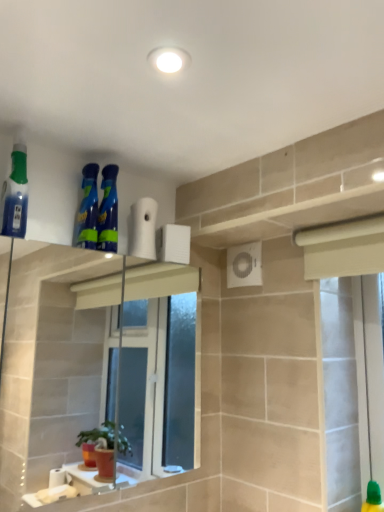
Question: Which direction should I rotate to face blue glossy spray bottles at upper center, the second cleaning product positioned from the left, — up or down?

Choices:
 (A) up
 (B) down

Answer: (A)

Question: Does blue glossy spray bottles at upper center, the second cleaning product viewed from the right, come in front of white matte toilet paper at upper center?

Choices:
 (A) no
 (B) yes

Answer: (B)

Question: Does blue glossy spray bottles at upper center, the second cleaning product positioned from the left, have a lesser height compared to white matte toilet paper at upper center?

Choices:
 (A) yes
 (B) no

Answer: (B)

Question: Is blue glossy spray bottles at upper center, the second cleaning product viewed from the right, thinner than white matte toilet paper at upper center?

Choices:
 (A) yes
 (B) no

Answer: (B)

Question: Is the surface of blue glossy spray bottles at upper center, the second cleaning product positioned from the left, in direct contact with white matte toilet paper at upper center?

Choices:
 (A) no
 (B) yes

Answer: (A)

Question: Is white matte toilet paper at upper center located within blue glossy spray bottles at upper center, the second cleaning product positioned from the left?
════════
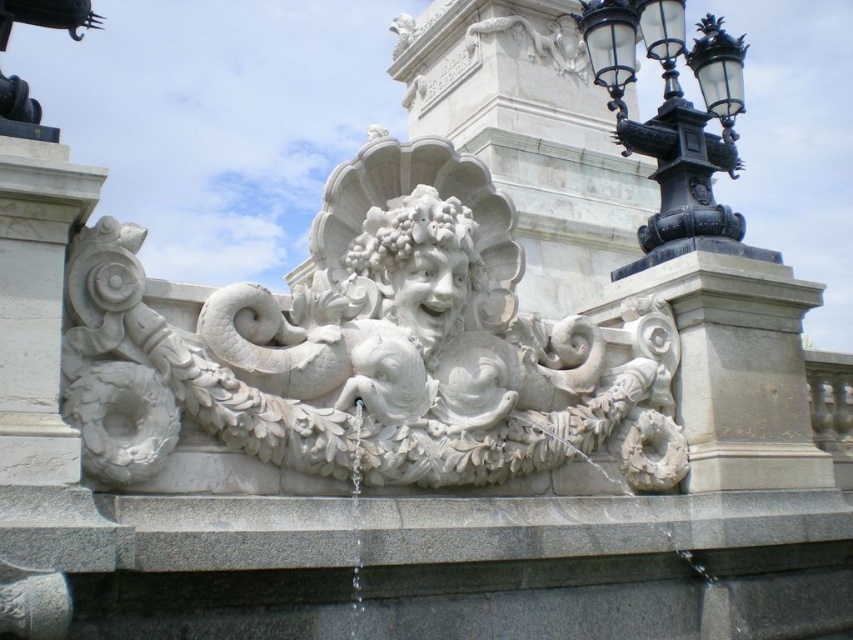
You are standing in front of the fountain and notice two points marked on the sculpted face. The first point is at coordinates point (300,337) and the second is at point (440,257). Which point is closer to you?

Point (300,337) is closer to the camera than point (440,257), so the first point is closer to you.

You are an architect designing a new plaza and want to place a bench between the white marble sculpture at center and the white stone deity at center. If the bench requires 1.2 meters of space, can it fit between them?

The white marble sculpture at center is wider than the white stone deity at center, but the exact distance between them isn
════════
→ Что требуется:
Перепишите дословно строки, начиная со строки, в которой есть «You are standing», и заканчивая строкой, в которой есть «Point (300,337) is», включительно.

→ Итог задания:
You are standing in front of the fountain and notice two points marked on the sculpted face. The first point is at coordinates point (300,337) and the second is at point (440,257). Which point is closer to you?

Point (300,337) is closer to the camera than point (440,257), so the first point is closer to you.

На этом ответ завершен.